MATERIAL FOR THE TASK: Begin

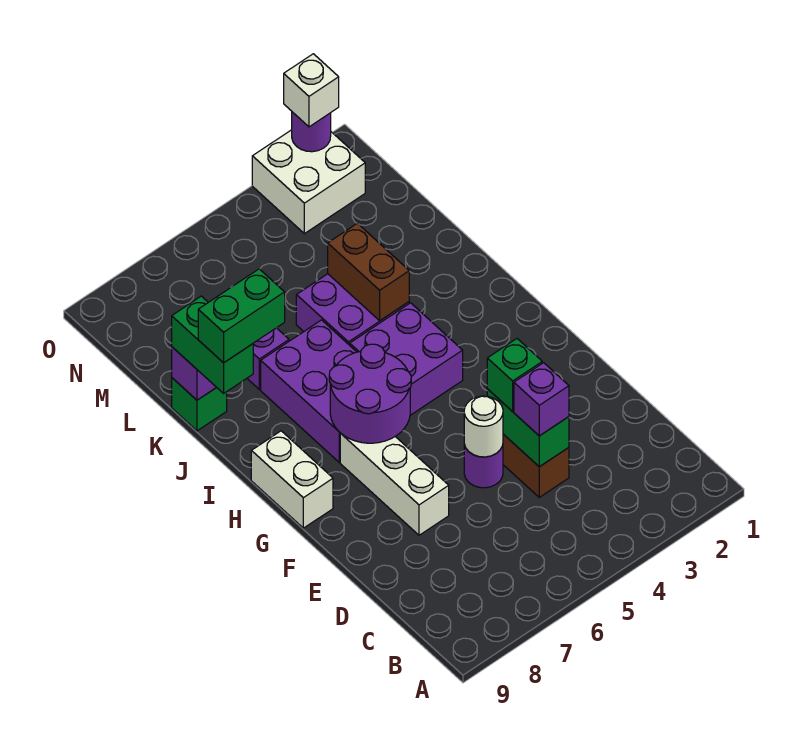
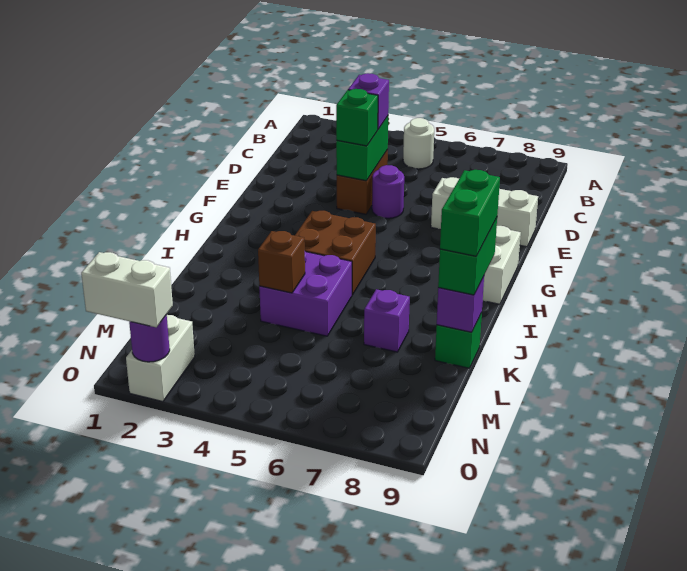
white round brick E5 level 2 -> white round brick B5 level 1
white brick E7:G7 level 1 -> white brick E7:E9 level 1
purple round brick G6:H7 level 2 -> none
purple brick H4:I5 level 1 -> brown brick H4:I5 level 1
purple brick H6:J7 level 1 -> none
brown brick J4:K4 level 2 -> brown brick K4 level 2
green brick J8:J9 level 4 -> green brick J9:K9 level 4
white brick N2:O3 level 1 -> white brick N2:O2 level 1
white brick O2 level 3 -> white brick O1:O2 level 3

MATERIAL FOR THE TASK: End

_TASK TO CARRY OUT_
Please copy the preceding records exactly and omit the images.

_OUTPUT OF THE EXERCISE_
white round brick E5 level 2 -> white round brick B5 level 1
white brick E7:G7 level 1 -> white brick E7:E9 level 1
purple round brick G6:H7 level 2 -> none
purple brick H4:I5 level 1 -> brown brick H4:I5 level 1
purple brick H6:J7 level 1 -> none
brown brick J4:K4 level 2 -> brown brick K4 level 2
green brick J8:J9 level 4 -> green brick J9:K9 level 4
white brick N2:O3 level 1 -> white brick N2:O2 level 1
white brick O2 level 3 -> white brick O1:O2 level 3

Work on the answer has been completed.